* Activity *
Reproduce word for word the lines between those holding "Trash: [12,412,44,452] ->" and "World Clock: [63,332,275,456]", inclusive, and nothing else from the data below.

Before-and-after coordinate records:
○ ○ ○

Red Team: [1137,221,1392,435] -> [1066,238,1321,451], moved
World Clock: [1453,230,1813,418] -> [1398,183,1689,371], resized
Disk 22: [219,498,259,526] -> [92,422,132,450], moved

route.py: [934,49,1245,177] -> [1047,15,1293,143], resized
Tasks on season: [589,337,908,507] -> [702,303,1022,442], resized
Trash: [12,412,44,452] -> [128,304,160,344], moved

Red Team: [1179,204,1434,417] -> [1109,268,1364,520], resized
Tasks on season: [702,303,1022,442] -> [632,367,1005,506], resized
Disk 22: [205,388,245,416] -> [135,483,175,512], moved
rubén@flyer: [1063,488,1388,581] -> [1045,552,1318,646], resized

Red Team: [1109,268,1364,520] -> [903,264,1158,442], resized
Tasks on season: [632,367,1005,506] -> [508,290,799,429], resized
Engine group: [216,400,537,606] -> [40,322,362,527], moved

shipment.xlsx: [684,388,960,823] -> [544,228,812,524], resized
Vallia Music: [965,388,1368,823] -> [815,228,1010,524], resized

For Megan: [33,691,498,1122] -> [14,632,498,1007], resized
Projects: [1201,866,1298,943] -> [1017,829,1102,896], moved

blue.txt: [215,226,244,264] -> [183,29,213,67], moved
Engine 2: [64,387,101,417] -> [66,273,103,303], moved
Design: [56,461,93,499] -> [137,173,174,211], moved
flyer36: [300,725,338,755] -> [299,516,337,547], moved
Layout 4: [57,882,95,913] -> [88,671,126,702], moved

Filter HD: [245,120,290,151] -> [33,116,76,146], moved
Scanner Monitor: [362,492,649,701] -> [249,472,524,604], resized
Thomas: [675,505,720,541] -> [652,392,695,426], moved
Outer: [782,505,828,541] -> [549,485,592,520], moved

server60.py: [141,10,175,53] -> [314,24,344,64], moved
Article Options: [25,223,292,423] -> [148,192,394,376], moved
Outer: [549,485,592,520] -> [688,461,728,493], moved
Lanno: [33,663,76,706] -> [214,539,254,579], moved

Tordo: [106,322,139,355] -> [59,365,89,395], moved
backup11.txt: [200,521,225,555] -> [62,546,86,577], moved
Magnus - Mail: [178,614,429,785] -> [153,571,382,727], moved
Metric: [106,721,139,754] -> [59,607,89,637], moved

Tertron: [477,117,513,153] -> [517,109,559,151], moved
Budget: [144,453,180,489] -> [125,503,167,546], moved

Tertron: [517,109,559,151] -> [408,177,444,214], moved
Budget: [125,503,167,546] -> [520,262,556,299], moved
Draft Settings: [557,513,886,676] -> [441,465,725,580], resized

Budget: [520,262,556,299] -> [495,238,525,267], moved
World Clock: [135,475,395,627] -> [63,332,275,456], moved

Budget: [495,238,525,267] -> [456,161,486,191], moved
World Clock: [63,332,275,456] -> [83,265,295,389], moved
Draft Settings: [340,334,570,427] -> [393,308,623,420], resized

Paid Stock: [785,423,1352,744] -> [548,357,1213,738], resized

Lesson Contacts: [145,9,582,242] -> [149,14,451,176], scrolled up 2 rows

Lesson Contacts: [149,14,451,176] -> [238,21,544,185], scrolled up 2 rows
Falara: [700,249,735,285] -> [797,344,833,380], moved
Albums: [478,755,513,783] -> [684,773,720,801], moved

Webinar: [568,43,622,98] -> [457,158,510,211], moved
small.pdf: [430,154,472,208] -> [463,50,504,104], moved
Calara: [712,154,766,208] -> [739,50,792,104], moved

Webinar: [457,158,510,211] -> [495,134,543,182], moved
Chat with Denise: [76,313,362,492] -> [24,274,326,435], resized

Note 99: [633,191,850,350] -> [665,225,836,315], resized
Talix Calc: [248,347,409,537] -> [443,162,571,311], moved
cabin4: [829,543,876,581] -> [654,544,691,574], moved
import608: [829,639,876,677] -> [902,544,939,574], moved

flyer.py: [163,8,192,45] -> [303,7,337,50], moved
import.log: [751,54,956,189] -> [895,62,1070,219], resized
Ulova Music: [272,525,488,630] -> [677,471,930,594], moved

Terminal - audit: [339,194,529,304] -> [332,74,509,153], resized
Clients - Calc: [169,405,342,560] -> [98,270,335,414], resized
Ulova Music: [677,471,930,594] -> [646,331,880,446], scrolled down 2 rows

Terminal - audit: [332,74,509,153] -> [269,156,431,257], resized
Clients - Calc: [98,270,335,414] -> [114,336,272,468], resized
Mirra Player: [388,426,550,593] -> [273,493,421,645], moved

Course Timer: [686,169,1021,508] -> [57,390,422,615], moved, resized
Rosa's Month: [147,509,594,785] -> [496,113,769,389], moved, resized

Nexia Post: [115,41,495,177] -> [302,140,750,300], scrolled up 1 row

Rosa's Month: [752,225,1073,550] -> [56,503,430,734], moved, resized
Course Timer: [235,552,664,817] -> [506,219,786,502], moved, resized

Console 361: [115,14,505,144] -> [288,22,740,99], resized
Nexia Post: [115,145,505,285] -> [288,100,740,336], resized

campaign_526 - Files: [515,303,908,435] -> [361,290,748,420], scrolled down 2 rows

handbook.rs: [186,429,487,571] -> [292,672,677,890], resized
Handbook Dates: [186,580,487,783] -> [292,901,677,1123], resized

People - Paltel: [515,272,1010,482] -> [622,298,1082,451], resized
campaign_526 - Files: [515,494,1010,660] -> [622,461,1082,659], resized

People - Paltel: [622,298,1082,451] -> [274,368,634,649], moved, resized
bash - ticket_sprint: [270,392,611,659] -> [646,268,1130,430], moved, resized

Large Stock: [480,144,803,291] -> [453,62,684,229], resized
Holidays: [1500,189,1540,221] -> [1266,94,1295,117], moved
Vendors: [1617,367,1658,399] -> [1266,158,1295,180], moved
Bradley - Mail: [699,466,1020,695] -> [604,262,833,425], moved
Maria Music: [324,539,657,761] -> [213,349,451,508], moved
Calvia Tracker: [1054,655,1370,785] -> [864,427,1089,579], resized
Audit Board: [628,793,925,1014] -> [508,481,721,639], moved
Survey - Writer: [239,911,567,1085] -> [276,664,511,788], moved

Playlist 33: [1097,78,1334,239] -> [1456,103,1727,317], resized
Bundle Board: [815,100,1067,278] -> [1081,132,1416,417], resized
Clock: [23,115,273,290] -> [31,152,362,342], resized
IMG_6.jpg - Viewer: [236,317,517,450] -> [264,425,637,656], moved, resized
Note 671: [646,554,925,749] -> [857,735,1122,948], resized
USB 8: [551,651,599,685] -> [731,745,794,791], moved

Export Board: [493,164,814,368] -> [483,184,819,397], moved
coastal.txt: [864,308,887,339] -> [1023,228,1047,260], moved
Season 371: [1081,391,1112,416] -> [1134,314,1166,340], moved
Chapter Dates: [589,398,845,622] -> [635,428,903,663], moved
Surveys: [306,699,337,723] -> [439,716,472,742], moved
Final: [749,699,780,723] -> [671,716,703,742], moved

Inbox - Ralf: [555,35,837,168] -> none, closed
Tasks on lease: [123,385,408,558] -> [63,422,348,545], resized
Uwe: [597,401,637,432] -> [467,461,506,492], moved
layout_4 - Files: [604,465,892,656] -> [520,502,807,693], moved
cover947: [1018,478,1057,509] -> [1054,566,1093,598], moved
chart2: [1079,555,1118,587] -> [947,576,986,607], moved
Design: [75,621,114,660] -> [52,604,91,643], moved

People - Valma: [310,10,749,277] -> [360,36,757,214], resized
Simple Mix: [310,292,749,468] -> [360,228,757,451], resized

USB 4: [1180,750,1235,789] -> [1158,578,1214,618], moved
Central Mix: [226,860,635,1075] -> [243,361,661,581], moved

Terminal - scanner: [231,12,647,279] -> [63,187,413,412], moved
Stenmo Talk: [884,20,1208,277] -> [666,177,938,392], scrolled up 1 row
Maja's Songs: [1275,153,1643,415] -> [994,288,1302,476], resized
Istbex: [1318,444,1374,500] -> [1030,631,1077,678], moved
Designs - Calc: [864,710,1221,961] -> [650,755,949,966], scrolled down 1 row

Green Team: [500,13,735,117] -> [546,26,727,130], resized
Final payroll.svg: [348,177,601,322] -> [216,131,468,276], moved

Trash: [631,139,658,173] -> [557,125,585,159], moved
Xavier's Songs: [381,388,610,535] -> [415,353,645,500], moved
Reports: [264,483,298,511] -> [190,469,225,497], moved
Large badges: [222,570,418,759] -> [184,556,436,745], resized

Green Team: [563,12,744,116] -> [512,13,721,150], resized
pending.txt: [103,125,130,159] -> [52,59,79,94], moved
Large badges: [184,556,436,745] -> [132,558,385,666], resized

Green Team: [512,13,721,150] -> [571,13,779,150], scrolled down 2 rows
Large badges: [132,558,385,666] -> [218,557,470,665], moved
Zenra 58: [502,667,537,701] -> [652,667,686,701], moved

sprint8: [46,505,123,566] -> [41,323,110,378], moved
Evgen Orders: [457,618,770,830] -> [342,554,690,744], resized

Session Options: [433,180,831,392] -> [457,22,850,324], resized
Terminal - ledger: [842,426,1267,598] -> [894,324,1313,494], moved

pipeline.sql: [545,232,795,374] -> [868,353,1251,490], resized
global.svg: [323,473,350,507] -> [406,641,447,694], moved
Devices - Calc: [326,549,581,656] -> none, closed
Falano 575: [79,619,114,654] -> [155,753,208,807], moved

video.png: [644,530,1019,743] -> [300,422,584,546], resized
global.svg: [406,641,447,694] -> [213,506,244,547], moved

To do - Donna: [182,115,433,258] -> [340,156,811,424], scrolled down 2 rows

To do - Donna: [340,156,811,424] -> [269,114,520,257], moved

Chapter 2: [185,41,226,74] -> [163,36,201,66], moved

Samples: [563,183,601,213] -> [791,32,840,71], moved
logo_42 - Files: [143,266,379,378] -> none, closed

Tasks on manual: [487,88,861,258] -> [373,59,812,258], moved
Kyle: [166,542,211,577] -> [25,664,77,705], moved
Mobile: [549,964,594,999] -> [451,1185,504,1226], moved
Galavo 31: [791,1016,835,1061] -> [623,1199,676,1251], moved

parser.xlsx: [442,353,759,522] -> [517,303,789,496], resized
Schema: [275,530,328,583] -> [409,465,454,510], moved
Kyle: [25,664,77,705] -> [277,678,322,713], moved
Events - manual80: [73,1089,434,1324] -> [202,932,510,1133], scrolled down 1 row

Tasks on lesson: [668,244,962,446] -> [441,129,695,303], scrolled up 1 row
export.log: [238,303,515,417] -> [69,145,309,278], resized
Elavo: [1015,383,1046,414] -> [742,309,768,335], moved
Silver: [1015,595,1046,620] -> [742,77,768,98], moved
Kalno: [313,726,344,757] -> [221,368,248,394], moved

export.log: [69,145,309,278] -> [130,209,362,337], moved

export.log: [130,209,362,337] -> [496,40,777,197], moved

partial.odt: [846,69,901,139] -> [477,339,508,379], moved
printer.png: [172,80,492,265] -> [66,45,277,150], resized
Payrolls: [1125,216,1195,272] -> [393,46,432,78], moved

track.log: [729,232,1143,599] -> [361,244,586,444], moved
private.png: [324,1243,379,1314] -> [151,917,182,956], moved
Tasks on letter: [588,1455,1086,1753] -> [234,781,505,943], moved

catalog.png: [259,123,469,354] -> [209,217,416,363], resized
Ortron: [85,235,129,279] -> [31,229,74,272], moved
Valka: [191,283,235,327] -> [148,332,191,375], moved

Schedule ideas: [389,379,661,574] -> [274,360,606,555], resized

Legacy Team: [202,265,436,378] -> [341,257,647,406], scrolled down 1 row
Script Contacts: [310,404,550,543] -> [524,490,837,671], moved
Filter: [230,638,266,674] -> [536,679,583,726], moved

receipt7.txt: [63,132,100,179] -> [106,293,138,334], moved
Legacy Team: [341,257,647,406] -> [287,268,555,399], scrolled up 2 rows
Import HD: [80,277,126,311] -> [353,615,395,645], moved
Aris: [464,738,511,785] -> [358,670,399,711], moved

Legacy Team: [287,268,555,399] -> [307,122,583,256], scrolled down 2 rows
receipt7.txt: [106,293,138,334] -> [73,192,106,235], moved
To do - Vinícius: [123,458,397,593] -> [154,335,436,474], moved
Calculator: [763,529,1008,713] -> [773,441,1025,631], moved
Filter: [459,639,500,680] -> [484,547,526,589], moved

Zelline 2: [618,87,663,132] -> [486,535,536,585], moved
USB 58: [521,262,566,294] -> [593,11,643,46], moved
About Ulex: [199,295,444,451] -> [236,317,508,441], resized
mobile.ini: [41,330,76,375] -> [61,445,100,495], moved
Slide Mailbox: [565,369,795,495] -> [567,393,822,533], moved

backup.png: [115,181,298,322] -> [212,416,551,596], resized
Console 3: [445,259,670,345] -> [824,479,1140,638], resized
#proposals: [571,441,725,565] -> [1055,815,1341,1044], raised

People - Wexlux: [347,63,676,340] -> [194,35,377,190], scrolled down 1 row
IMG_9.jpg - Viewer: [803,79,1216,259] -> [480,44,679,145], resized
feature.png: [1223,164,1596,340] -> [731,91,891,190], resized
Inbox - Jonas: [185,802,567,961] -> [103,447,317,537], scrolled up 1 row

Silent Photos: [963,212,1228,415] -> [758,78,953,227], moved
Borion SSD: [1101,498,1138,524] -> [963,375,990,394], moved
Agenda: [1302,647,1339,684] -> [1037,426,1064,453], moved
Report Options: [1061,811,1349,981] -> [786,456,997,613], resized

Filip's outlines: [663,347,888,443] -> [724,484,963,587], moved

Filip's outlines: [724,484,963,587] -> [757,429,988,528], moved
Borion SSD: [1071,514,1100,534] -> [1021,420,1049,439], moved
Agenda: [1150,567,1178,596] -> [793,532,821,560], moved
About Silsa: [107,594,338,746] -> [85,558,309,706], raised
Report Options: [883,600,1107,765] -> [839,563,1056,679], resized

○ ○ ○

* Task output *
Trash: [12,412,44,452] -> [128,304,160,344], moved

Red Team: [1179,204,1434,417] -> [1109,268,1364,520], resized
Tasks on season: [702,303,1022,442] -> [632,367,1005,506], resized
Disk 22: [205,388,245,416] -> [135,483,175,512], moved
rubén@flyer: [1063,488,1388,581] -> [1045,552,1318,646], resized

Red Team: [1109,268,1364,520] -> [903,264,1158,442], resized
Tasks on season: [632,367,1005,506] -> [508,290,799,429], resized
Engine group: [216,400,537,606] -> [40,322,362,527], moved

shipment.xlsx: [684,388,960,823] -> [544,228,812,524], resized
Vallia Music: [965,388,1368,823] -> [815,228,1010,524], resized

For Megan: [33,691,498,1122] -> [14,632,498,1007], resized
Projects: [1201,866,1298,943] -> [1017,829,1102,896], moved

blue.txt: [215,226,244,264] -> [183,29,213,67], moved
Engine 2: [64,387,101,417] -> [66,273,103,303], moved
Design: [56,461,93,499] -> [137,173,174,211], moved
flyer36: [300,725,338,755] -> [299,516,337,547], moved
Layout 4: [57,882,95,913] -> [88,671,126,702], moved

Filter HD: [245,120,290,151] -> [33,116,76,146], moved
Scanner Monitor: [362,492,649,701] -> [249,472,524,604], resized
Thomas: [675,505,720,541] -> [652,392,695,426], moved
Outer: [782,505,828,541] -> [549,485,592,520], moved

server60.py: [141,10,175,53] -> [314,24,344,64], moved
Article Options: [25,223,292,423] -> [148,192,394,376], moved
Outer: [549,485,592,520] -> [688,461,728,493], moved
Lanno: [33,663,76,706] -> [214,539,254,579], moved

Tordo: [106,322,139,355] -> [59,365,89,395], moved
backup11.txt: [200,521,225,555] -> [62,546,86,577], moved
Magnus - Mail: [178,614,429,785] -> [153,571,382,727], moved
Metric: [106,721,139,754] -> [59,607,89,637], moved

Tertron: [477,117,513,153] -> [517,109,559,151], moved
Budget: [144,453,180,489] -> [125,503,167,546], moved

Tertron: [517,109,559,151] -> [408,177,444,214], moved
Budget: [125,503,167,546] -> [520,262,556,299], moved
Draft Settings: [557,513,886,676] -> [441,465,725,580], resized

Budget: [520,262,556,299] -> [495,238,525,267], moved
World Clock: [135,475,395,627] -> [63,332,275,456], moved

Budget: [495,238,525,267] -> [456,161,486,191], moved
World Clock: [63,332,275,456] -> [83,265,295,389], moved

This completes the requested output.